- _Task directions_
Restate the lines exactly, starting at the line that contains "RGB pin R: A1 -> RX" and finishing with the final line of the records.

Itemized modification records
* * * * *

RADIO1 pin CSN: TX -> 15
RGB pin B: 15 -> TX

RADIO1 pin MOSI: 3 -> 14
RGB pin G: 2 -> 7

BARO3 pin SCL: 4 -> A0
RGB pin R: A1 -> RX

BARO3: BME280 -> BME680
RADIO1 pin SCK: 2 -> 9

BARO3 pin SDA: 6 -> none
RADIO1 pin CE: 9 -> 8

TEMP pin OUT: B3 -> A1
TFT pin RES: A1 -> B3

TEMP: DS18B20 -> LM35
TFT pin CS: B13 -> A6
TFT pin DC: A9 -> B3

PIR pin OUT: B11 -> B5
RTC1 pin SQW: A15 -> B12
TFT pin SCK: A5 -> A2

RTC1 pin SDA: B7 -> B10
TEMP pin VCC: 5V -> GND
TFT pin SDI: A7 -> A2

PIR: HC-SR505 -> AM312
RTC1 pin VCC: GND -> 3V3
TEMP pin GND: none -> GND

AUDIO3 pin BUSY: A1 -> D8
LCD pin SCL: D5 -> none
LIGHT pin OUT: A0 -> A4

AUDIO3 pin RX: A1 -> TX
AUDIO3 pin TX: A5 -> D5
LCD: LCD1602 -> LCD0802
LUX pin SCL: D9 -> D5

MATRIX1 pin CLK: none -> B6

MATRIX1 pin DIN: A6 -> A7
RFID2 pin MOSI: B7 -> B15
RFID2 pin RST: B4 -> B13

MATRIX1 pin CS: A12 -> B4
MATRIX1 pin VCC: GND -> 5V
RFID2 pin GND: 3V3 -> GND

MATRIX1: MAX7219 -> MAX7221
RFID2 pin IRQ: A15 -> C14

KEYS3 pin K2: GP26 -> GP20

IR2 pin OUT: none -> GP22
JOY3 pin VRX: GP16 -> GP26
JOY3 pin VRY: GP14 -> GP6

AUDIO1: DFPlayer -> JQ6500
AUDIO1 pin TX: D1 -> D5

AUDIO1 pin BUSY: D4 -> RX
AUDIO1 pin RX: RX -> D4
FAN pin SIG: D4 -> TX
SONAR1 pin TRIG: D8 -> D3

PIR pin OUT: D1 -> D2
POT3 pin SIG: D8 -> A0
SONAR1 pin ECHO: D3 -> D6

* * * * *

- _Exercise solution_
RGB pin R: A1 -> RX

BARO3: BME280 -> BME680
RADIO1 pin SCK: 2 -> 9

BARO3 pin SDA: 6 -> none
RADIO1 pin CE: 9 -> 8

TEMP pin OUT: B3 -> A1
TFT pin RES: A1 -> B3

TEMP: DS18B20 -> LM35
TFT pin CS: B13 -> A6
TFT pin DC: A9 -> B3

PIR pin OUT: B11 -> B5
RTC1 pin SQW: A15 -> B12
TFT pin SCK: A5 -> A2

RTC1 pin SDA: B7 -> B10
TEMP pin VCC: 5V -> GND
TFT pin SDI: A7 -> A2

PIR: HC-SR505 -> AM312
RTC1 pin VCC: GND -> 3V3
TEMP pin GND: none -> GND

AUDIO3 pin BUSY: A1 -> D8
LCD pin SCL: D5 -> none
LIGHT pin OUT: A0 -> A4

AUDIO3 pin RX: A1 -> TX
AUDIO3 pin TX: A5 -> D5
LCD: LCD1602 -> LCD0802
LUX pin SCL: D9 -> D5

MATRIX1 pin CLK: none -> B6

MATRIX1 pin DIN: A6 -> A7
RFID2 pin MOSI: B7 -> B15
RFID2 pin RST: B4 -> B13

MATRIX1 pin CS: A12 -> B4
MATRIX1 pin VCC: GND -> 5V
RFID2 pin GND: 3V3 -> GND

MATRIX1: MAX7219 -> MAX7221
RFID2 pin IRQ: A15 -> C14

KEYS3 pin K2: GP26 -> GP20

IR2 pin OUT: none -> GP22
JOY3 pin VRX: GP16 -> GP26
JOY3 pin VRY: GP14 -> GP6

AUDIO1: DFPlayer -> JQ6500
AUDIO1 pin TX: D1 -> D5

AUDIO1 pin BUSY: D4 -> RX
AUDIO1 pin RX: RX -> D4
FAN pin SIG: D4 -> TX
SONAR1 pin TRIG: D8 -> D3

PIR pin OUT: D1 -> D2
POT3 pin SIG: D8 -> A0
SONAR1 pin ECHO: D3 -> D6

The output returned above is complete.